▽
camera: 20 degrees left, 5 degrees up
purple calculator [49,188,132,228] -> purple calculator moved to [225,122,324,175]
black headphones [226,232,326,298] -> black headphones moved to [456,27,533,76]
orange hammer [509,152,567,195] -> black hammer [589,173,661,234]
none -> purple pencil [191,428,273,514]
△
DIRECTIONS FOR THIS TASK >> The lines to reproduce run from the one that contains "purple calculator [49,188,132,228]" through the last line above; copy them exactly.

TASK RESULT >>
purple calculator [49,188,132,228] -> purple calculator moved to [225,122,324,175]
black headphones [226,232,326,298] -> black headphones moved to [456,27,533,76]
orange hammer [509,152,567,195] -> black hammer [589,173,661,234]
none -> purple pencil [191,428,273,514]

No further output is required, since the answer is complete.